- **What to produce**: A picture-free, exact copy of all the records below is the goal.

- **Supplied records**:

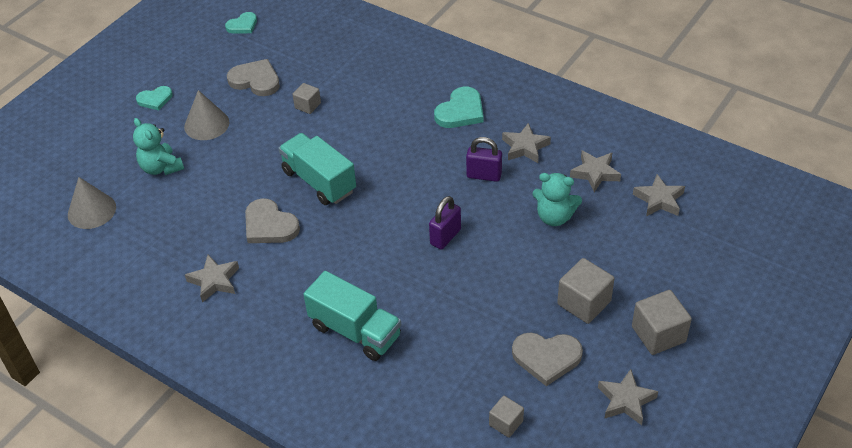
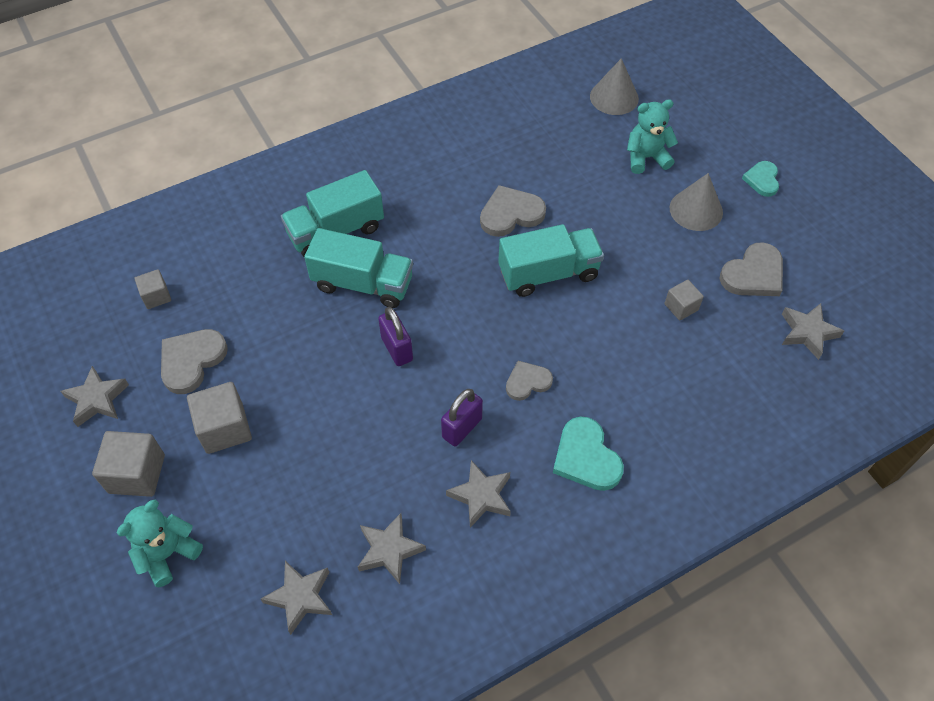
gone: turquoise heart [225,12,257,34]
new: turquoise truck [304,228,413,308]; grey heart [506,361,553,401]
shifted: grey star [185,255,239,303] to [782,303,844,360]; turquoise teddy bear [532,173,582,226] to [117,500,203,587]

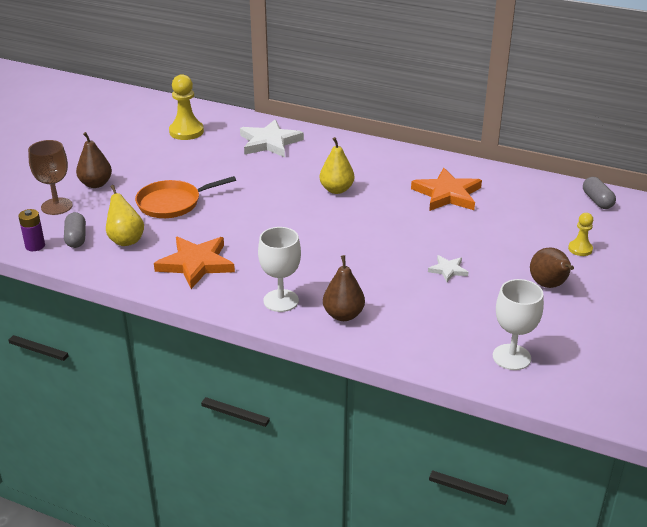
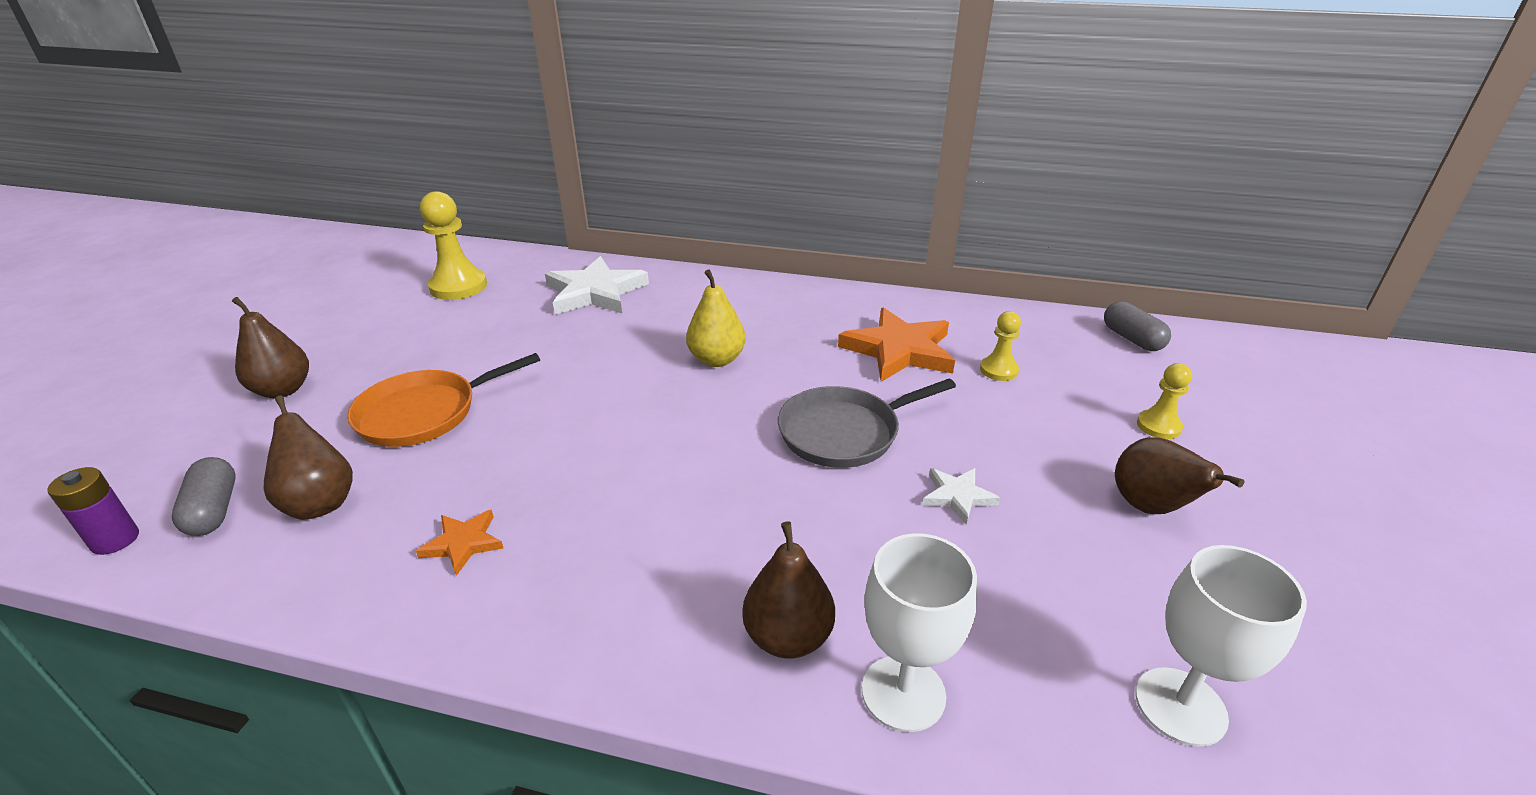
gone: brown goblet [28,140,73,215]
new: grey pan [778,379,956,468]; yellow pawn [980,311,1021,381]
shifted: white goblet [258,227,301,312] to [862,533,977,732]
repainted: yellow pear [106,185,144,246] to brown pear [264,396,353,520]
scaled: orange star [154,237,235,289] = [416,510,504,576] x0.50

- **Response to the task**:
gone: turquoise heart [225,12,257,34]
new: turquoise truck [304,228,413,308]; grey heart [506,361,553,401]
shifted: grey star [185,255,239,303] to [782,303,844,360]; turquoise teddy bear [532,173,582,226] to [117,500,203,587]

gone: brown goblet [28,140,73,215]
new: grey pan [778,379,956,468]; yellow pawn [980,311,1021,381]
shifted: white goblet [258,227,301,312] to [862,533,977,732]
repainted: yellow pear [106,185,144,246] to brown pear [264,396,353,520]
scaled: orange star [154,237,235,289] = [416,510,504,576] x0.50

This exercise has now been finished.